* **THE EXERCISE**
Copy out every one of the lines below without changing anything.

━━━━━━━━━━━━━━━━━━━━

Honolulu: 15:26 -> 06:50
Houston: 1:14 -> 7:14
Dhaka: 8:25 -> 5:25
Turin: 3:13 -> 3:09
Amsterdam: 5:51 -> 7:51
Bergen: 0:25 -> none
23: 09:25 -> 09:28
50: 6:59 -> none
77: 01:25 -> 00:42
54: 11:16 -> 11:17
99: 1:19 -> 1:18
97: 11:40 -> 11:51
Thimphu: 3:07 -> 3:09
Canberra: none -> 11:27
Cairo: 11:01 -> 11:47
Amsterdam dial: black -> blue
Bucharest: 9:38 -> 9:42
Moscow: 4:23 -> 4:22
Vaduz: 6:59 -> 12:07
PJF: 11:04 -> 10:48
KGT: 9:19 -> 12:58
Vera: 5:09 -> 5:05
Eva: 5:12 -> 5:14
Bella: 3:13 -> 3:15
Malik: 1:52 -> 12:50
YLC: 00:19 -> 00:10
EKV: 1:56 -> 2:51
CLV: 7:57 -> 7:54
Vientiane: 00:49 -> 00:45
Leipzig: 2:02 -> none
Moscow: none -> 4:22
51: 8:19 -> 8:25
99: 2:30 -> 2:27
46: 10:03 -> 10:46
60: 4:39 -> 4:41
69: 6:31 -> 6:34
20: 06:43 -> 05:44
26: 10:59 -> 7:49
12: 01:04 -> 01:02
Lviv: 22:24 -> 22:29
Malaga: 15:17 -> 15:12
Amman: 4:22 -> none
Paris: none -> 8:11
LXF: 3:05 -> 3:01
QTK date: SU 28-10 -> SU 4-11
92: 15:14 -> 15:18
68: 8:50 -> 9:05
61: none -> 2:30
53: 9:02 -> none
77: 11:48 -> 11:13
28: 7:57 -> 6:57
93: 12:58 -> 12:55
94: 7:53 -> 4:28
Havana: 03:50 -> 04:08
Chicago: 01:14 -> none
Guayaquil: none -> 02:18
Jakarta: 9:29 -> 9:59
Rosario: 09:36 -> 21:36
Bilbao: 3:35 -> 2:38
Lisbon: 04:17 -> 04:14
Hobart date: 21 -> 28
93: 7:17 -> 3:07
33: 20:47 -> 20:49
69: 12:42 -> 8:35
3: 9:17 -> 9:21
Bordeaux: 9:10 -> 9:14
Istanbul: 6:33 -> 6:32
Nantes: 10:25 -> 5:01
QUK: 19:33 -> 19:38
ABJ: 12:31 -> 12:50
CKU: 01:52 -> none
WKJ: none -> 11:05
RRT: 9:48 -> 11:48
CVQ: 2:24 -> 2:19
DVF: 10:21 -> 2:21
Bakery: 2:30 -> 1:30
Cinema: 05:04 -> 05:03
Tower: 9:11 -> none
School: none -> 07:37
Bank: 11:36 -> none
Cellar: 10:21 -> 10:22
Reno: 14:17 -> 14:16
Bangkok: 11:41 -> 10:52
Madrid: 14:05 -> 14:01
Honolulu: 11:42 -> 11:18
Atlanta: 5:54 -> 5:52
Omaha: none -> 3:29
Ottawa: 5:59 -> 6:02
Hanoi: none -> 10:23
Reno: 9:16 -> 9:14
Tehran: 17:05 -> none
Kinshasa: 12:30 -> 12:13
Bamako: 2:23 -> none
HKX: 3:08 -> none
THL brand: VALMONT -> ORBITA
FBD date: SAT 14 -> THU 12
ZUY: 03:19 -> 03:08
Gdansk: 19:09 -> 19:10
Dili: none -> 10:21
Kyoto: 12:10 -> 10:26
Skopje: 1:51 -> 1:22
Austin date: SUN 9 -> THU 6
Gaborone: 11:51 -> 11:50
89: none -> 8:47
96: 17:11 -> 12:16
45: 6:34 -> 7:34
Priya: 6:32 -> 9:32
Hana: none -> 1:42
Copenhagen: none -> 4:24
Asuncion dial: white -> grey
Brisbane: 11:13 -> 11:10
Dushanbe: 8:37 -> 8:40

━━━━━━━━━━━━━━━━━━━━

* **EXERCISE ANSWER**
Honolulu: 15:26 -> 06:50
Houston: 1:14 -> 7:14
Dhaka: 8:25 -> 5:25
Turin: 3:13 -> 3:09
Amsterdam: 5:51 -> 7:51
Bergen: 0:25 -> none
23: 09:25 -> 09:28
50: 6:59 -> none
77: 01:25 -> 00:42
54: 11:16 -> 11:17
99: 1:19 -> 1:18
97: 11:40 -> 11:51
Thimphu: 3:07 -> 3:09
Canberra: none -> 11:27
Cairo: 11:01 -> 11:47
Amsterdam dial: black -> blue
Bucharest: 9:38 -> 9:42
Moscow: 4:23 -> 4:22
Vaduz: 6:59 -> 12:07
PJF: 11:04 -> 10:48
KGT: 9:19 -> 12:58
Vera: 5:09 -> 5:05
Eva: 5:12 -> 5:14
Bella: 3:13 -> 3:15
Malik: 1:52 -> 12:50
YLC: 00:19 -> 00:10
EKV: 1:56 -> 2:51
CLV: 7:57 -> 7:54
Vientiane: 00:49 -> 00:45
Leipzig: 2:02 -> none
Moscow: none -> 4:22
51: 8:19 -> 8:25
99: 2:30 -> 2:27
46: 10:03 -> 10:46
60: 4:39 -> 4:41
69: 6:31 -> 6:34
20: 06:43 -> 05:44
26: 10:59 -> 7:49
12: 01:04 -> 01:02
Lviv: 22:24 -> 22:29
Malaga: 15:17 -> 15:12
Amman: 4:22 -> none
Paris: none -> 8:11
LXF: 3:05 -> 3:01
QTK date: SU 28-10 -> SU 4-11
92: 15:14 -> 15:18
68: 8:50 -> 9:05
61: none -> 2:30
53: 9:02 -> none
77: 11:48 -> 11:13
28: 7:57 -> 6:57
93: 12:58 -> 12:55
94: 7:53 -> 4:28
Havana: 03:50 -> 04:08
Chicago: 01:14 -> none
Guayaquil: none -> 02:18
Jakarta: 9:29 -> 9:59
Rosario: 09:36 -> 21:36
Bilbao: 3:35 -> 2:38
Lisbon: 04:17 -> 04:14
Hobart date: 21 -> 28
93: 7:17 -> 3:07
33: 20:47 -> 20:49
69: 12:42 -> 8:35
3: 9:17 -> 9:21
Bordeaux: 9:10 -> 9:14
Istanbul: 6:33 -> 6:32
Nantes: 10:25 -> 5:01
QUK: 19:33 -> 19:38
ABJ: 12:31 -> 12:50
CKU: 01:52 -> none
WKJ: none -> 11:05
RRT: 9:48 -> 11:48
CVQ: 2:24 -> 2:19
DVF: 10:21 -> 2:21
Bakery: 2:30 -> 1:30
Cinema: 05:04 -> 05:03
Tower: 9:11 -> none
School: none -> 07:37
Bank: 11:36 -> none
Cellar: 10:21 -> 10:22
Reno: 14:17 -> 14:16
Bangkok: 11:41 -> 10:52
Madrid: 14:05 -> 14:01
Honolulu: 11:42 -> 11:18
Atlanta: 5:54 -> 5:52
Omaha: none -> 3:29
Ottawa: 5:59 -> 6:02
Hanoi: none -> 10:23
Reno: 9:16 -> 9:14
Tehran: 17:05 -> none
Kinshasa: 12:30 -> 12:13
Bamako: 2:23 -> none
HKX: 3:08 -> none
THL brand: VALMONT -> ORBITA
FBD date: SAT 14 -> THU 12
ZUY: 03:19 -> 03:08
Gdansk: 19:09 -> 19:10
Dili: none -> 10:21
Kyoto: 12:10 -> 10:26
Skopje: 1:51 -> 1:22
Austin date: SUN 9 -> THU 6
Gaborone: 11:51 -> 11:50
89: none -> 8:47
96: 17:11 -> 12:16
45: 6:34 -> 7:34
Priya: 6:32 -> 9:32
Hana: none -> 1:42
Copenhagen: none -> 4:24
Asuncion dial: white -> grey
Brisbane: 11:13 -> 11:10
Dushanbe: 8:37 -> 8:40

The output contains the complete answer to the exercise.